**The problem:** Would you restate the entries below word for word, leaving out the images?
[The data — start]
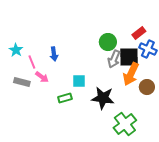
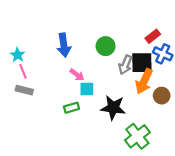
green circle: (108, 42) -> (106, 46), moved
blue arrow: (54, 54) -> (64, 45), moved, size x1.5
pink line: (32, 62) -> (23, 71), moved
pink arrow: (42, 77) -> (77, 75), moved

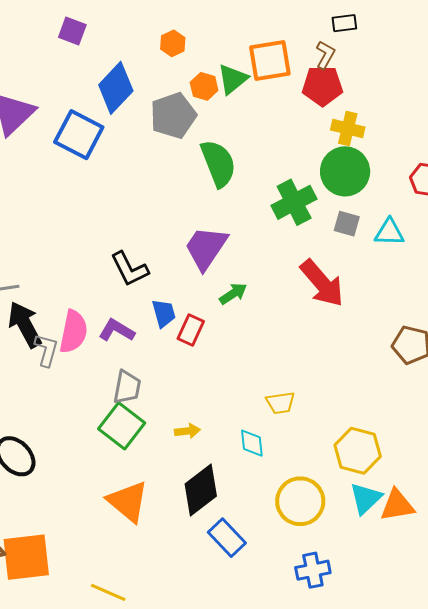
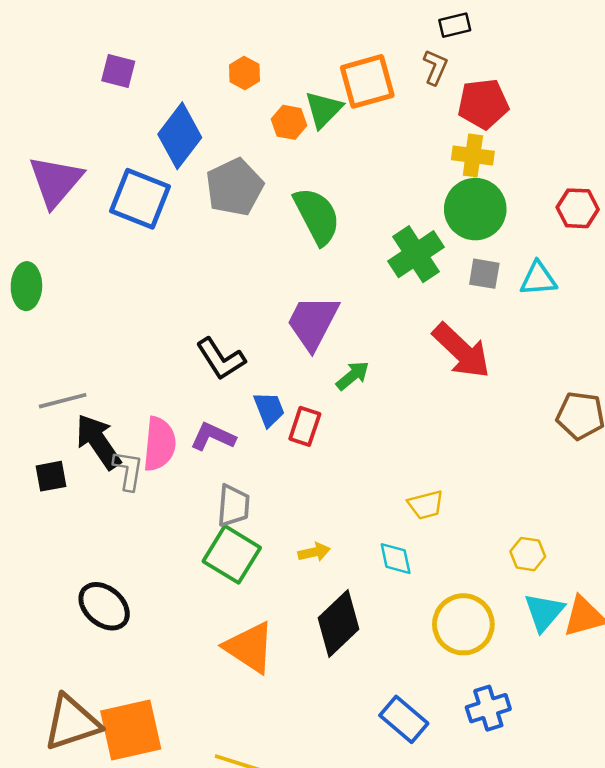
red pentagon: (322, 86) -> (483, 104), moved
gray pentagon: (173, 116) -> (234, 187), moved
yellow hexagon: (358, 451) -> (528, 554), size x0.6
blue rectangle: (227, 538) -> (404, 719), moved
[The data — finish]
**Solution to the problem:**
green circle: (108, 42) -> (106, 46), moved
blue arrow: (54, 54) -> (64, 45), moved, size x1.5
pink line: (32, 62) -> (23, 71), moved
pink arrow: (42, 77) -> (77, 75), moved

red pentagon: (322, 86) -> (483, 104), moved
gray pentagon: (173, 116) -> (234, 187), moved
yellow hexagon: (358, 451) -> (528, 554), size x0.6
blue rectangle: (227, 538) -> (404, 719), moved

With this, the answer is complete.